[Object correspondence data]
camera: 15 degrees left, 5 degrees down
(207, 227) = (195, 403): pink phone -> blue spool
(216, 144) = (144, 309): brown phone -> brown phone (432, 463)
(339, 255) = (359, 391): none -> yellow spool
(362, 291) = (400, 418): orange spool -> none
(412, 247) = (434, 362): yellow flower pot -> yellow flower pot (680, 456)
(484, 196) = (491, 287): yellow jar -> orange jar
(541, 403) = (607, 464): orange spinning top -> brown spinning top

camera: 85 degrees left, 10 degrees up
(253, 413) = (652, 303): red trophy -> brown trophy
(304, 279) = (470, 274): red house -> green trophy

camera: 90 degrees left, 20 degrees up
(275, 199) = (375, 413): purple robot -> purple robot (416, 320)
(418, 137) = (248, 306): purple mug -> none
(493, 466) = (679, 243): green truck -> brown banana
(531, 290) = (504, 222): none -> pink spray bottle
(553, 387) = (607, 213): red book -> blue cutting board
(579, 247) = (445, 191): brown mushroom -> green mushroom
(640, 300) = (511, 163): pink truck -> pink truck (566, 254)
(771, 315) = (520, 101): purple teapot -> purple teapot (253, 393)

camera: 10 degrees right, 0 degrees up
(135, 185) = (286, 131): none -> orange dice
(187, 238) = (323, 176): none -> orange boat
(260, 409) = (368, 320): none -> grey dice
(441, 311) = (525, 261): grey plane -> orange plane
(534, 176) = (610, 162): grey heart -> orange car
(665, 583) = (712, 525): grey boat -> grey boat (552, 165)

### Task
Reproduce exactly the lines from the one containing "(441, 311) = (525, 261): grey" through the last line of the records, both included, and nothing else.

### Solution for this task
(441, 311) = (525, 261): grey plane -> orange plane
(534, 176) = (610, 162): grey heart -> orange car
(665, 583) = (712, 525): grey boat -> grey boat (552, 165)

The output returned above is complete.